Content starts

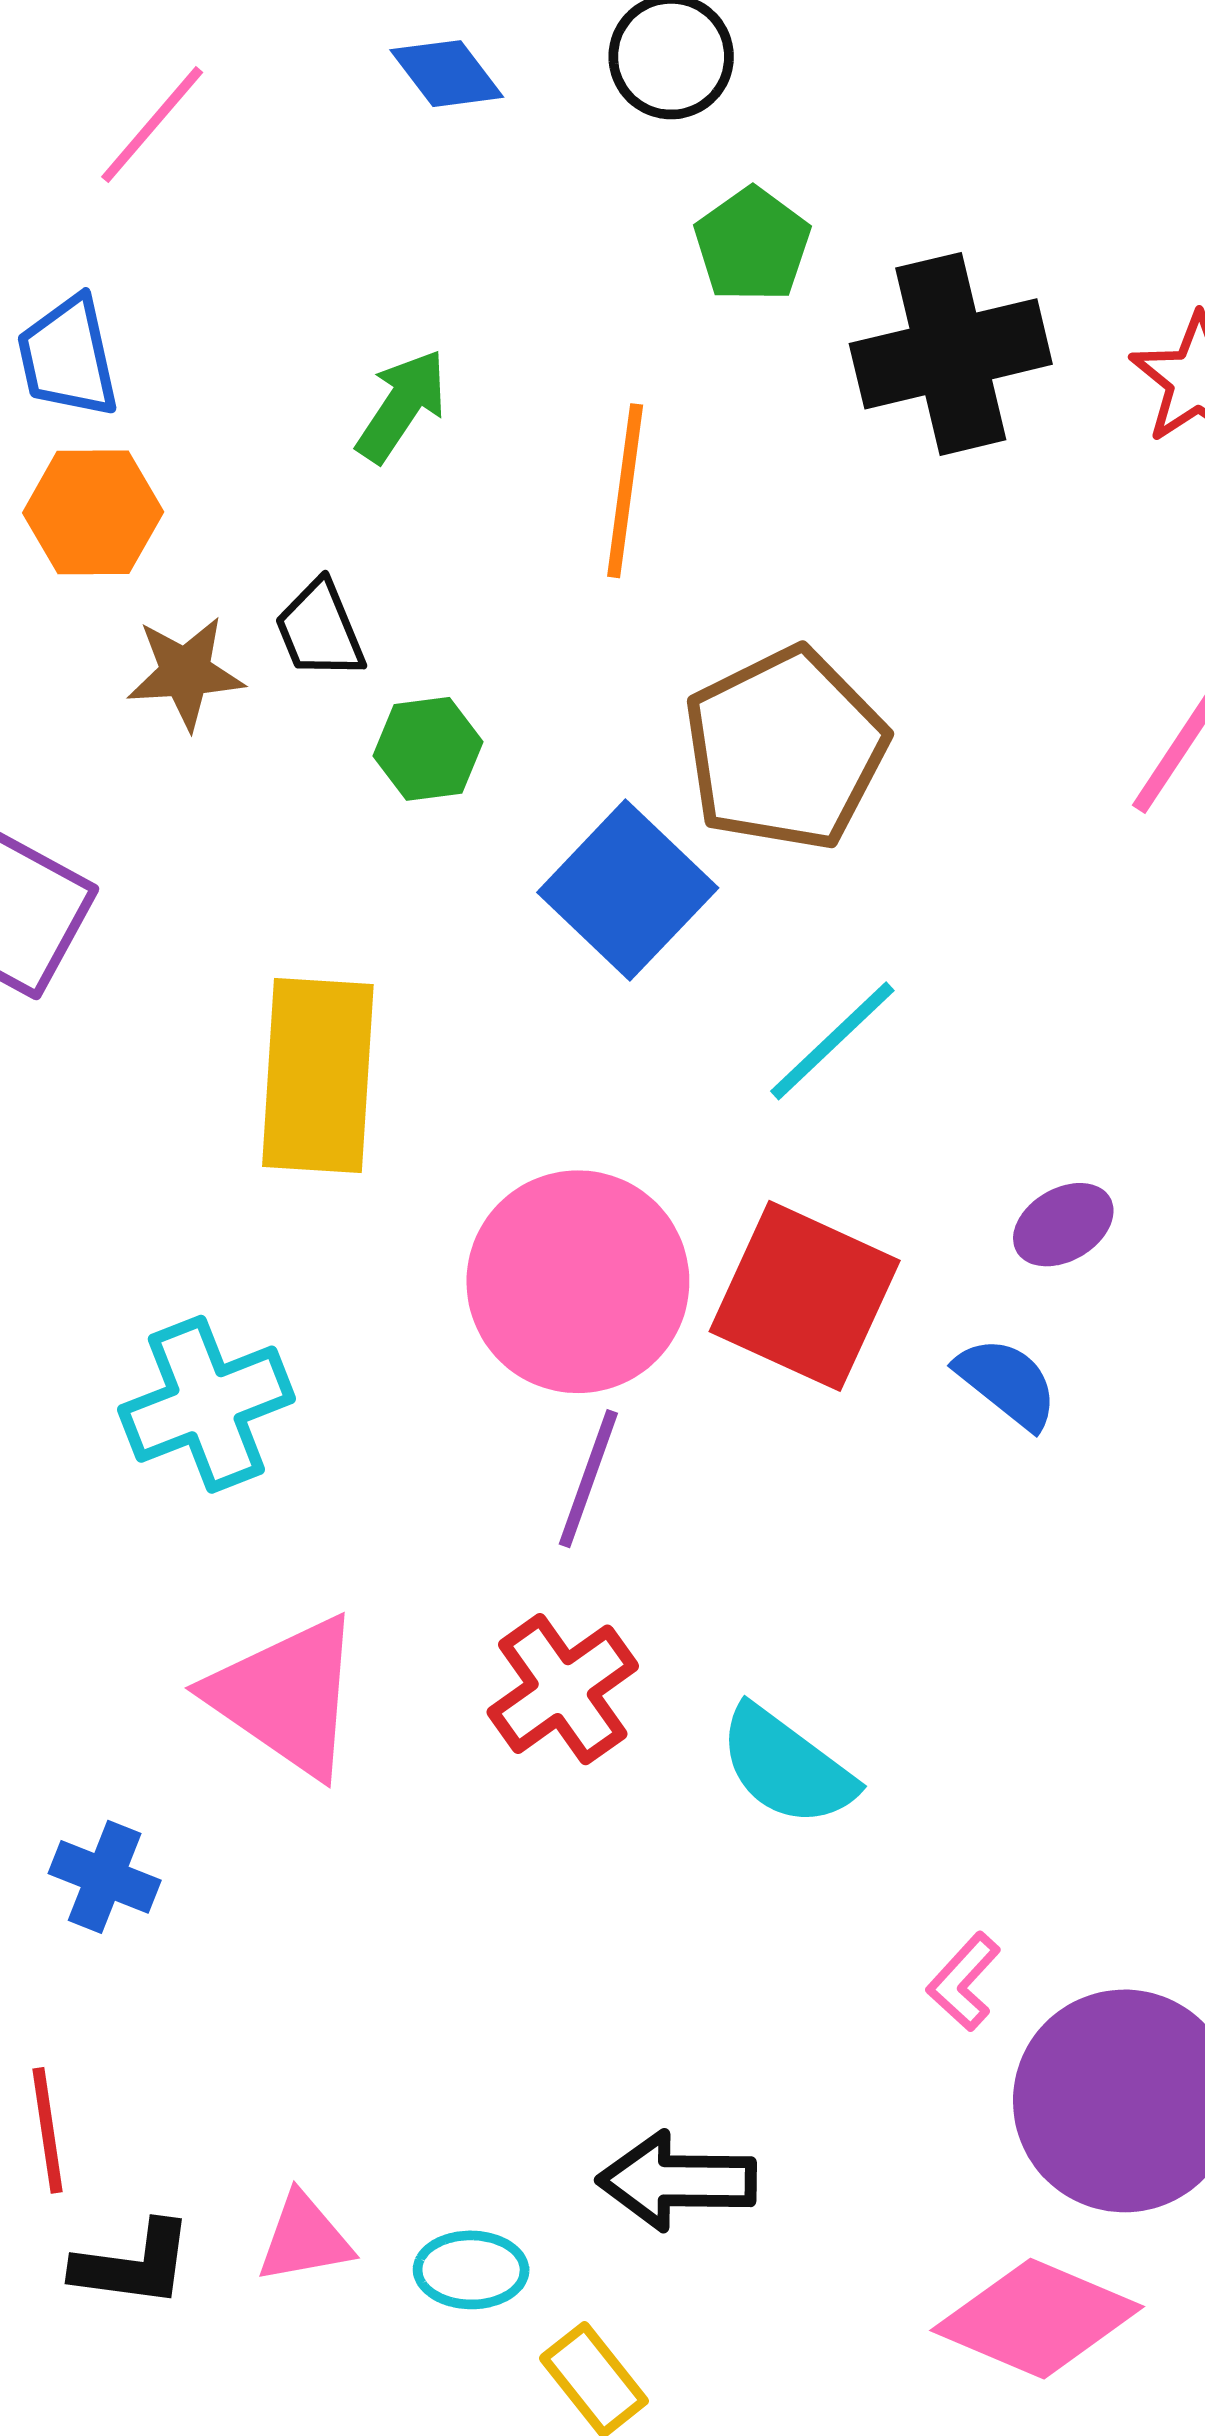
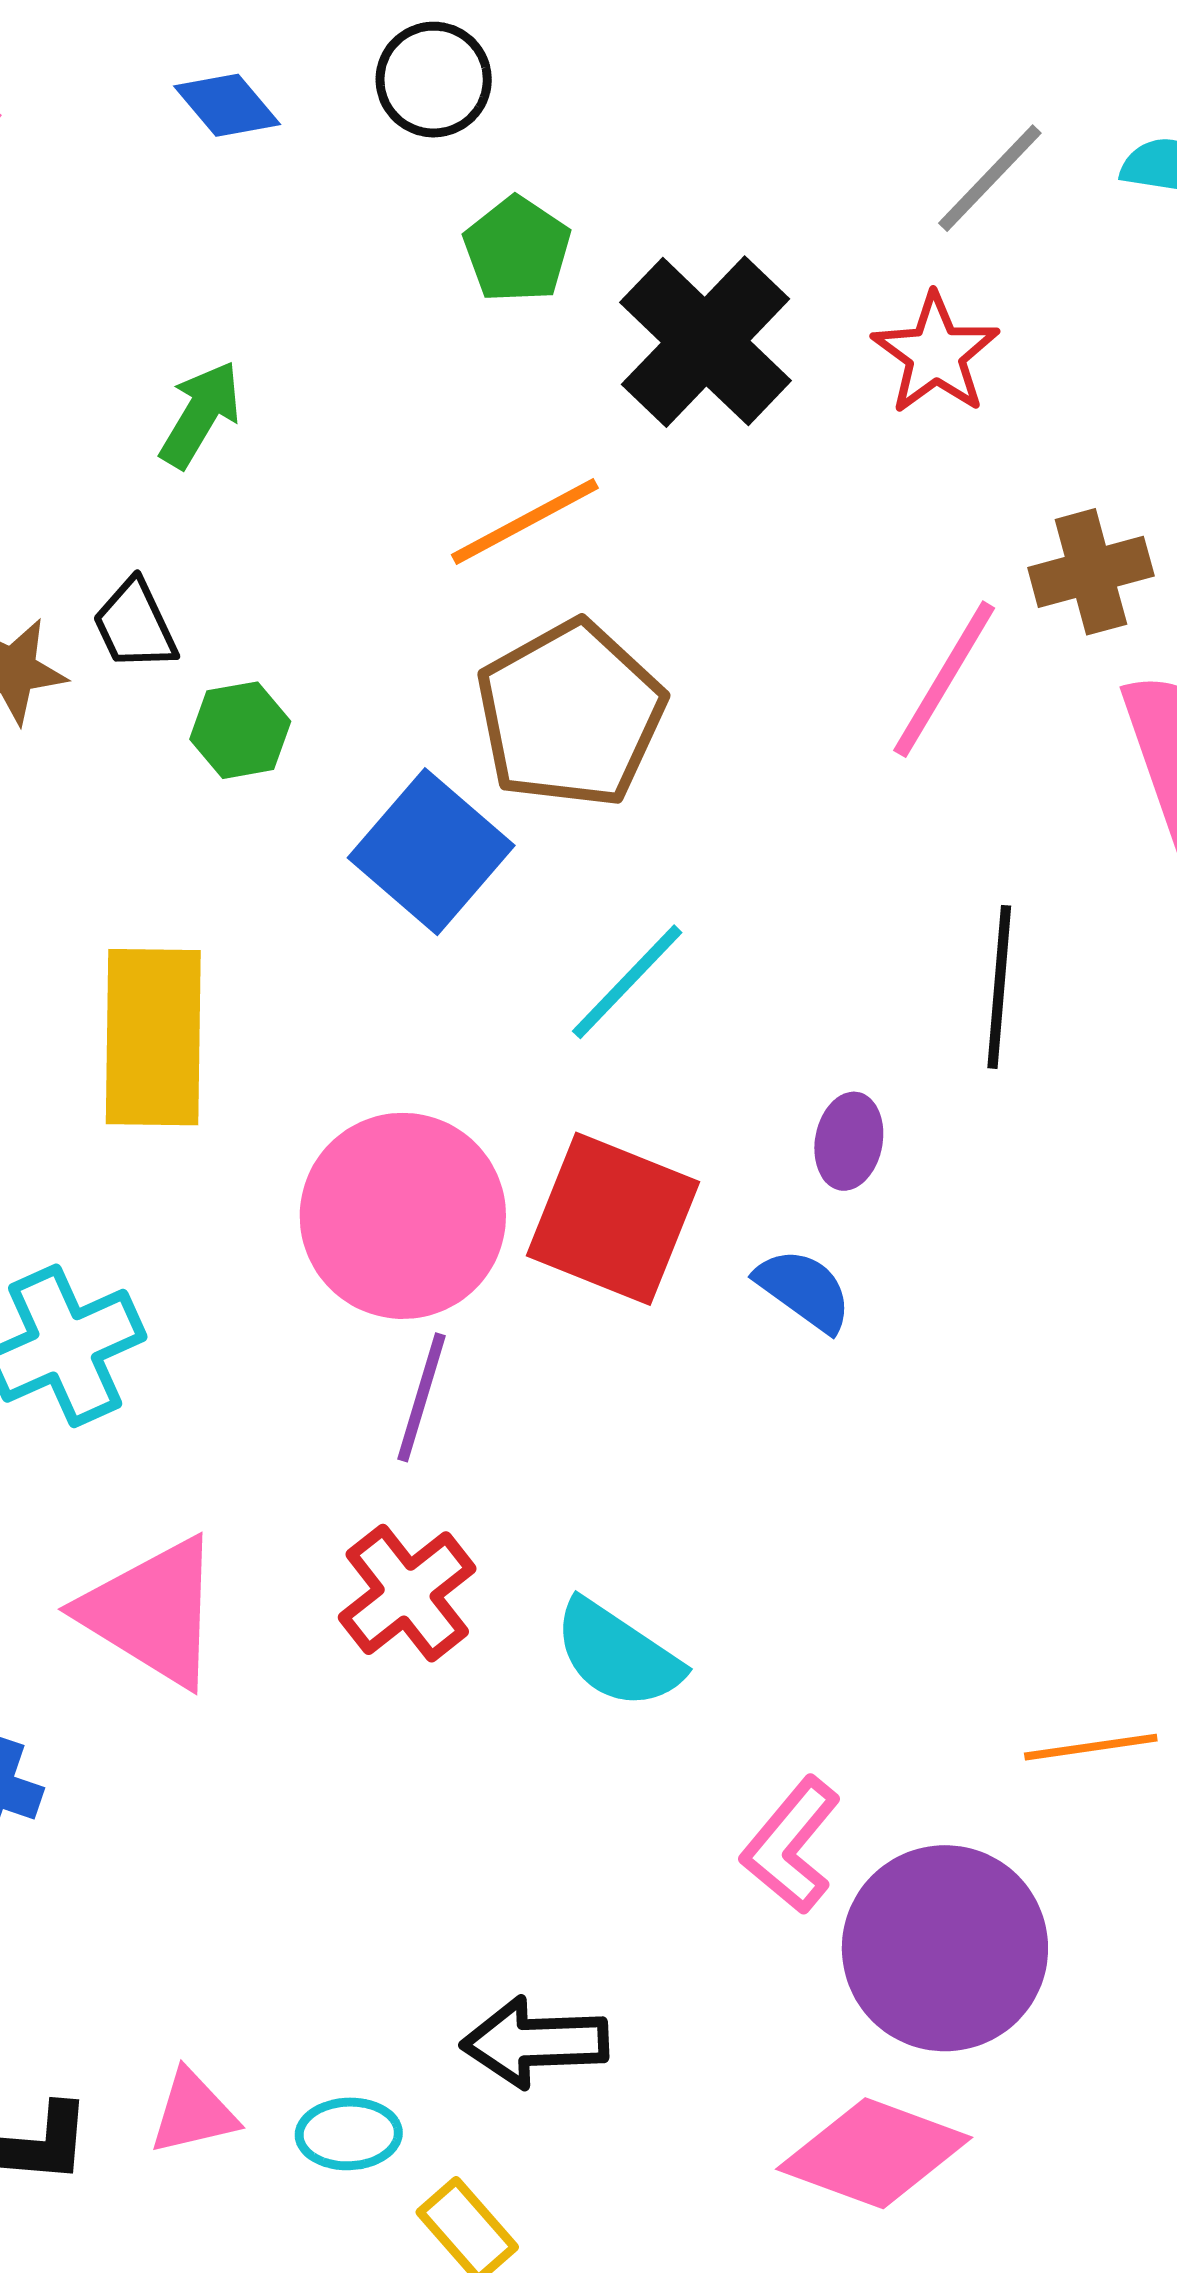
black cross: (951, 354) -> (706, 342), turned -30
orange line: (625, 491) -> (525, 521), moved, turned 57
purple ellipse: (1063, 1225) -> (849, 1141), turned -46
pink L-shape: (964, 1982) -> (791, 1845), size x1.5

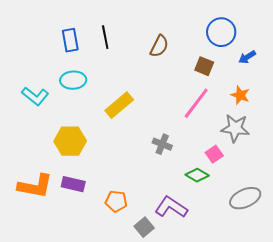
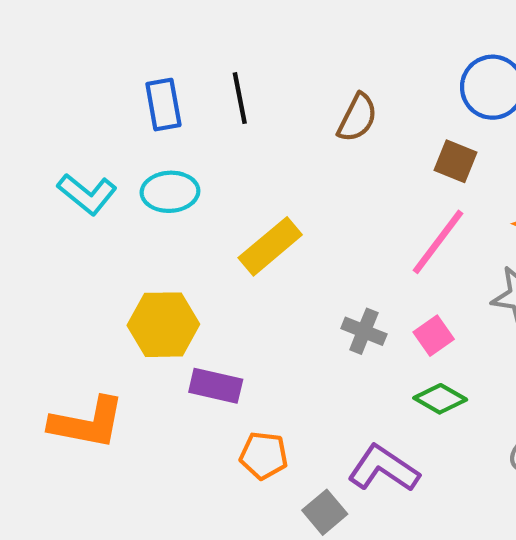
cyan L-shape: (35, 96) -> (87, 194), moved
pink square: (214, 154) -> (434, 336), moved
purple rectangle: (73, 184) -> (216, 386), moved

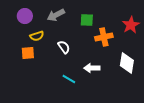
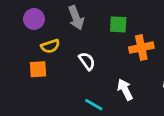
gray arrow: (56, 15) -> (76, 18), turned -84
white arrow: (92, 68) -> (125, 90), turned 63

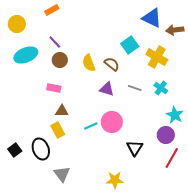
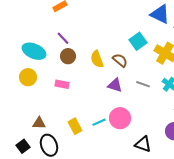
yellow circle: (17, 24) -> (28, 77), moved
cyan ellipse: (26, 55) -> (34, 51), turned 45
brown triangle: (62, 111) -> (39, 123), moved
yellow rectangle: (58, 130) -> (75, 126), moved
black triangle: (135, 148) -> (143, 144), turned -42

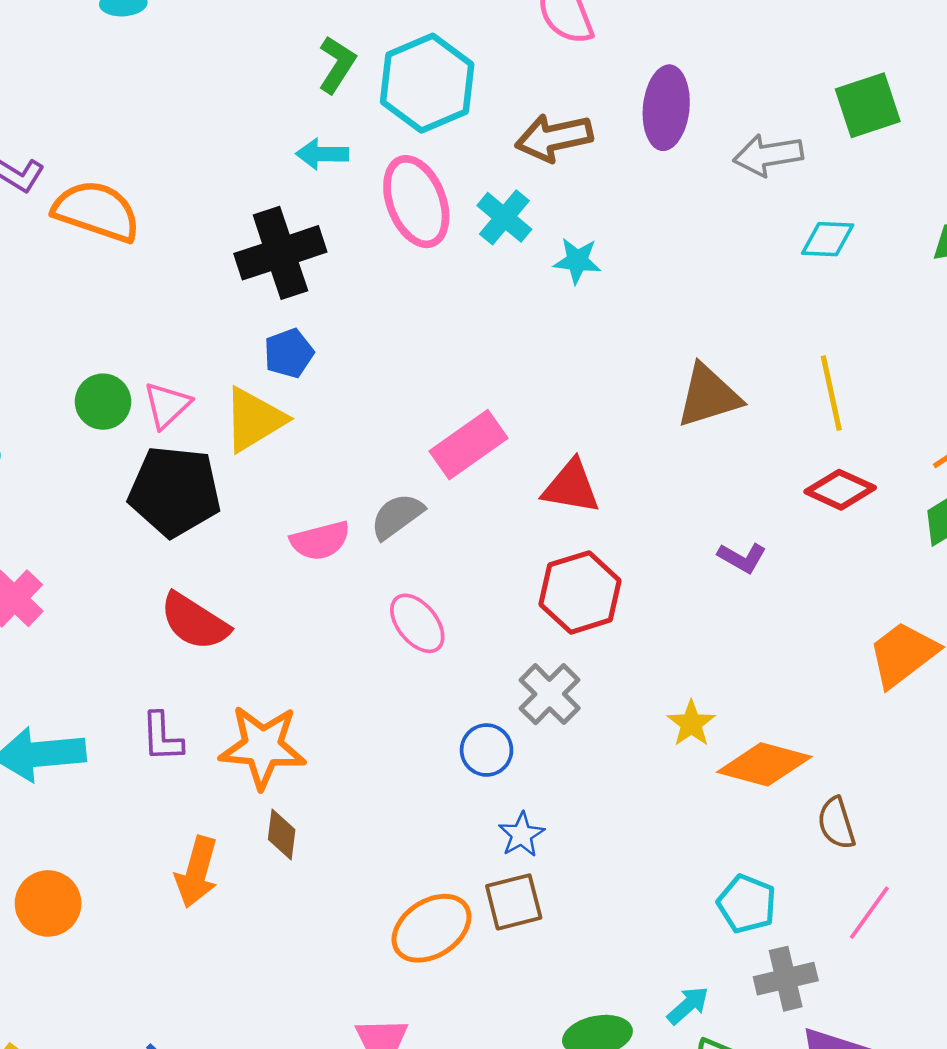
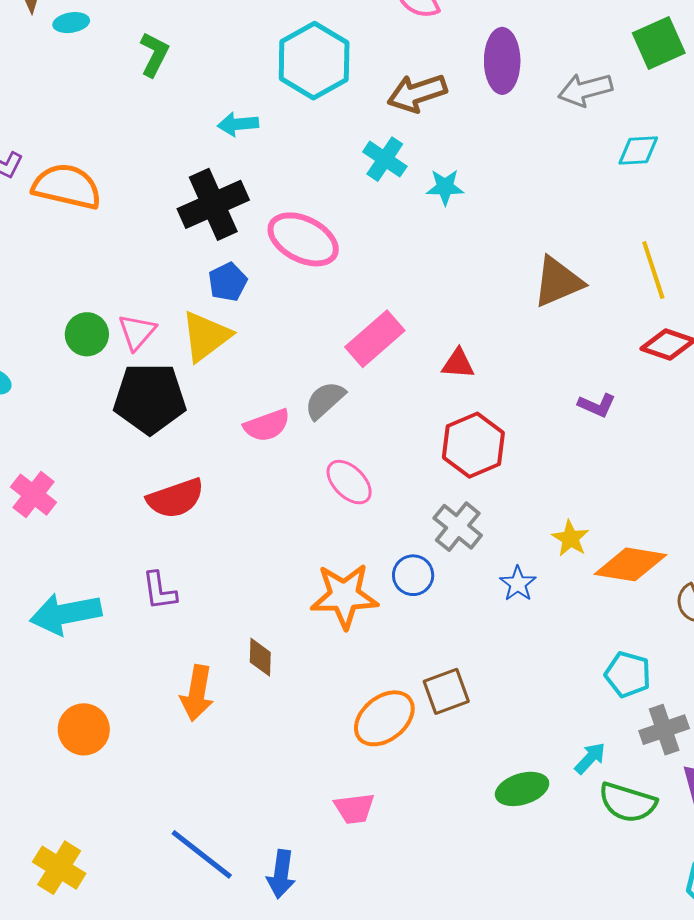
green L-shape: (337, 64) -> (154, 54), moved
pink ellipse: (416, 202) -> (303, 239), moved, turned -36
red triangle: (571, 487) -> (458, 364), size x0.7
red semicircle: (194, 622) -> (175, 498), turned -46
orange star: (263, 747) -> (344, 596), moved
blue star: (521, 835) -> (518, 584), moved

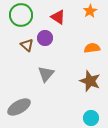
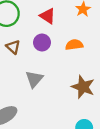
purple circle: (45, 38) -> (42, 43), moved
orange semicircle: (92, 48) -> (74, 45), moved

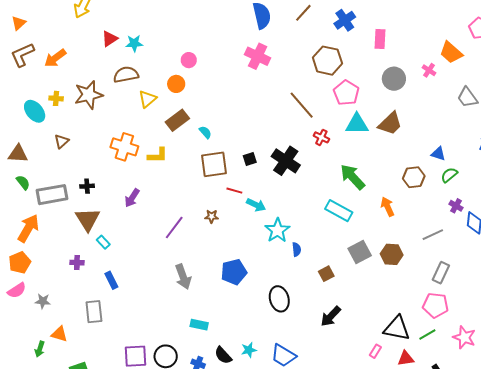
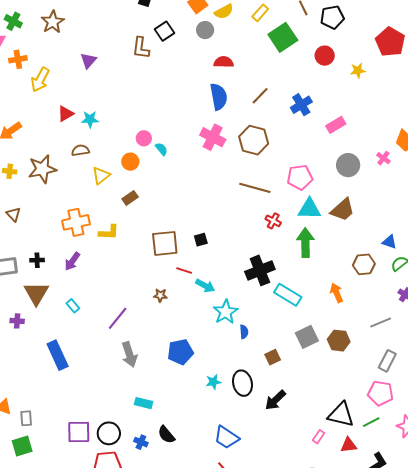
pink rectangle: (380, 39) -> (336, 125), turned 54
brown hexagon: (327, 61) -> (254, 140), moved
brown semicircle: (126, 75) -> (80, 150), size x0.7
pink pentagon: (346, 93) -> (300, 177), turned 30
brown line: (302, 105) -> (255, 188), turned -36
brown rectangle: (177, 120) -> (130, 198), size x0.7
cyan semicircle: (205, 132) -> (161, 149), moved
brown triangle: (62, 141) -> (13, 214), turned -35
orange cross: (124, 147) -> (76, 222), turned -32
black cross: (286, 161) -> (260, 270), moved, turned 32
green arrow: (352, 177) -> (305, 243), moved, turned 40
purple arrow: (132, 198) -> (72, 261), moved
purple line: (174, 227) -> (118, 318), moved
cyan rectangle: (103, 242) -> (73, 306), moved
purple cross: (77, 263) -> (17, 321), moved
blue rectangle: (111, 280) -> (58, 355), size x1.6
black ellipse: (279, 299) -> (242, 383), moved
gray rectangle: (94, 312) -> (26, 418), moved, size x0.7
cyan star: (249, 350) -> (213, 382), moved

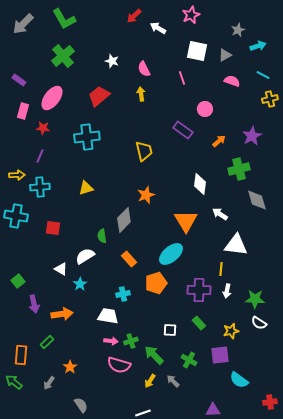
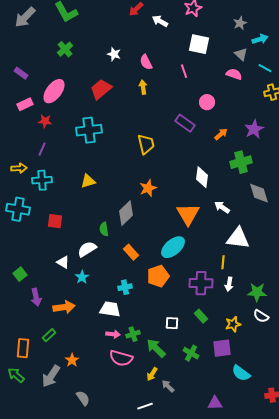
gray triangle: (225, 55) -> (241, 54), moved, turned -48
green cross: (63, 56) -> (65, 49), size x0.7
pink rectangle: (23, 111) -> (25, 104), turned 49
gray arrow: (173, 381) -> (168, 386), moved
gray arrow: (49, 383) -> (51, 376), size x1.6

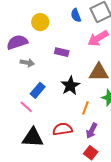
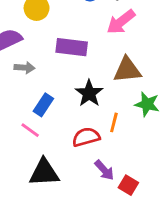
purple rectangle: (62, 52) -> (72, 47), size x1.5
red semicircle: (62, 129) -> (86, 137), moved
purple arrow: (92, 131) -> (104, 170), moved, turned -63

Content ends

= Task description =
Check each line of the data above for the string "cross", and copy the ones that have it.

= Written answer =
black cross: (951, 354) -> (706, 342), turned -30
orange cross: (124, 147) -> (76, 222), turned -32
black cross: (286, 161) -> (260, 270), moved, turned 32
purple cross: (77, 263) -> (17, 321), moved
green cross: (63, 56) -> (65, 49), size x0.7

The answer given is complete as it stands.